## WHAT THE TASK ASKS
When you reach the line with "yellow L-shape: (156, 105)" in the records below, begin transcribing exactly and continue up to and including the line with "purple arrow: (102, 110) -> (156, 128), moved", leaving out every picture.
START TASK DATA
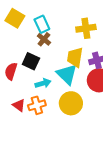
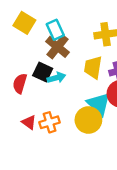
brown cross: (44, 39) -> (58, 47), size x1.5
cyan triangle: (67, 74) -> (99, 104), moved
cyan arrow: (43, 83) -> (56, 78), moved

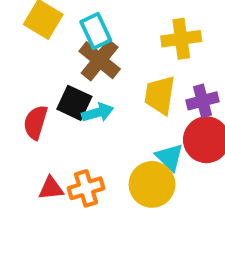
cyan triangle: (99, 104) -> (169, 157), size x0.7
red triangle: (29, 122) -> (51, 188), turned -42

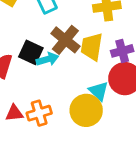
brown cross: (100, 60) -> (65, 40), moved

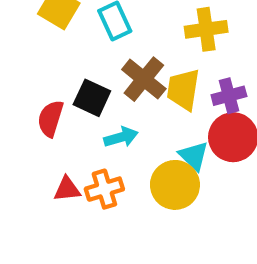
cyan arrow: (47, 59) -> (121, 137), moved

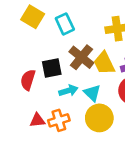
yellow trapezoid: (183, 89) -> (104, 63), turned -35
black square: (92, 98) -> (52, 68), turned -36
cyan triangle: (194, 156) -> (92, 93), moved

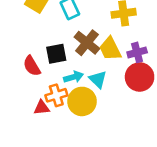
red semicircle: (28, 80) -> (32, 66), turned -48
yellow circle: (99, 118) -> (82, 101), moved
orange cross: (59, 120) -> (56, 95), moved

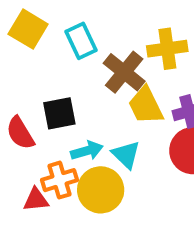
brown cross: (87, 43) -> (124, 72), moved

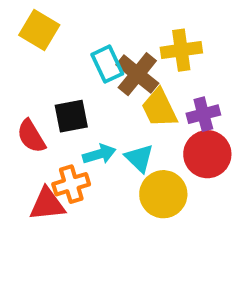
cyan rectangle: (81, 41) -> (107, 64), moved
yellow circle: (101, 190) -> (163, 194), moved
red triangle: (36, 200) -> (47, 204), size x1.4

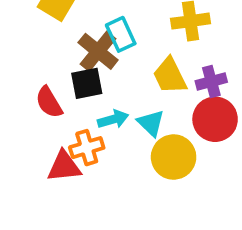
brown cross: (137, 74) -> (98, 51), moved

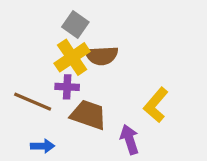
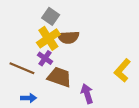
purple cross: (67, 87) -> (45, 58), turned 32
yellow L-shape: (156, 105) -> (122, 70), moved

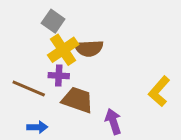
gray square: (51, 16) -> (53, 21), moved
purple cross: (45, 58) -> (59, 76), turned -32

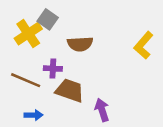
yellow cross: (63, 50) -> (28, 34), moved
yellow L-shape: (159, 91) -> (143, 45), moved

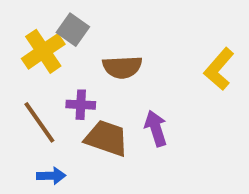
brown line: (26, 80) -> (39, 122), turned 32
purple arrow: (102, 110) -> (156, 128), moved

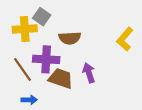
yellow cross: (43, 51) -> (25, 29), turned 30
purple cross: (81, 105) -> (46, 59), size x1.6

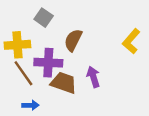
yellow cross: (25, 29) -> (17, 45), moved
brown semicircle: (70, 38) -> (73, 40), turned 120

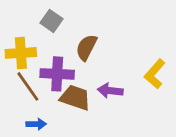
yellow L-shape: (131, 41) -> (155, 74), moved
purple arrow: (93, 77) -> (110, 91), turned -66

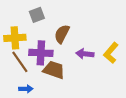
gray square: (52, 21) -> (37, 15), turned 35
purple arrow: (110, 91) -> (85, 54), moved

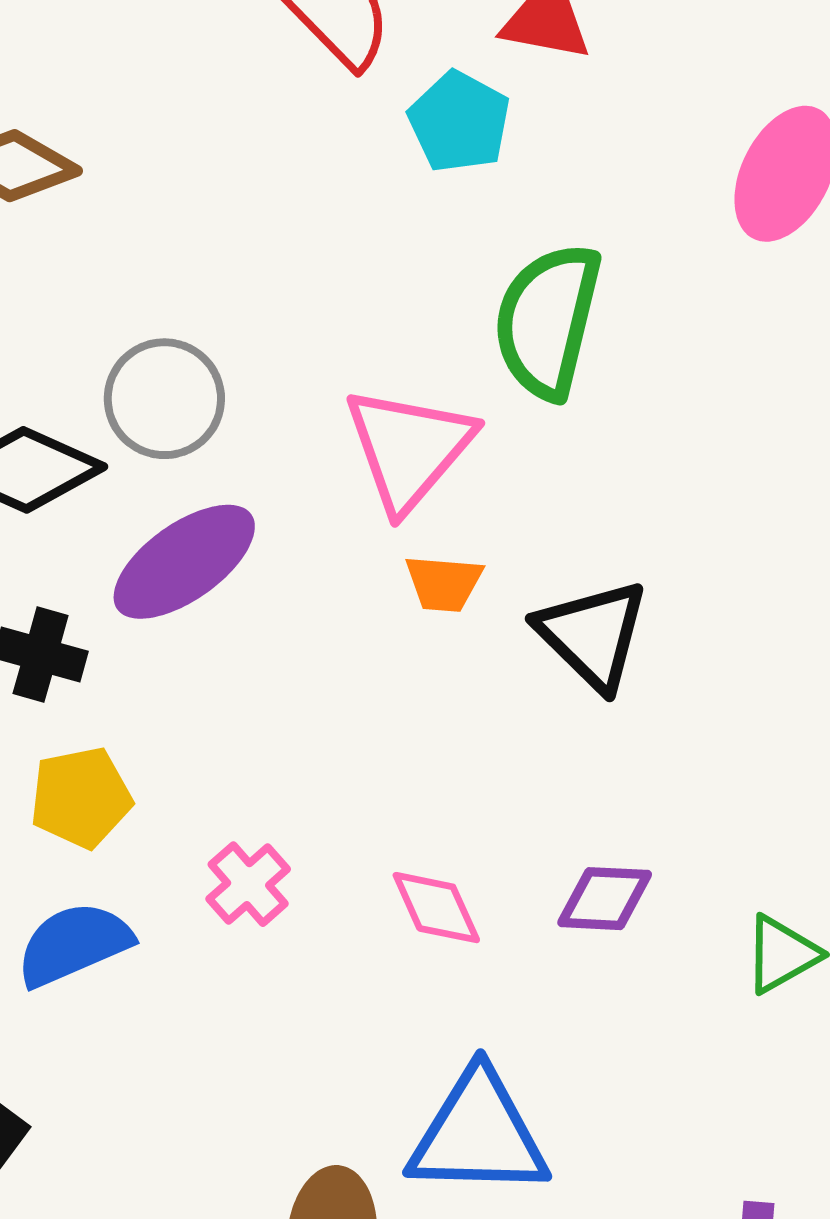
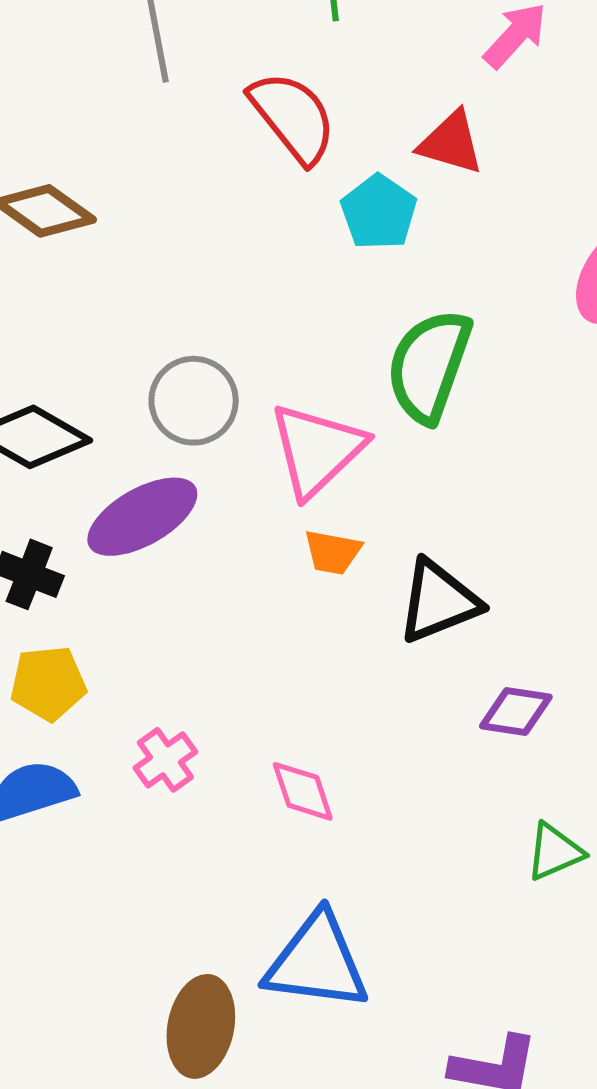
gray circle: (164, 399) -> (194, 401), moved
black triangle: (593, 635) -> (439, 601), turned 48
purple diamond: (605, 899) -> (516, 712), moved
END TASK DATA
## OUTPUT
yellow L-shape: (156, 105) -> (122, 70), moved

gray square: (51, 16) -> (53, 21), moved
purple cross: (45, 58) -> (59, 76), turned -32

yellow cross: (63, 50) -> (28, 34), moved
yellow L-shape: (159, 91) -> (143, 45), moved

brown line: (26, 80) -> (39, 122), turned 32
purple arrow: (102, 110) -> (156, 128), moved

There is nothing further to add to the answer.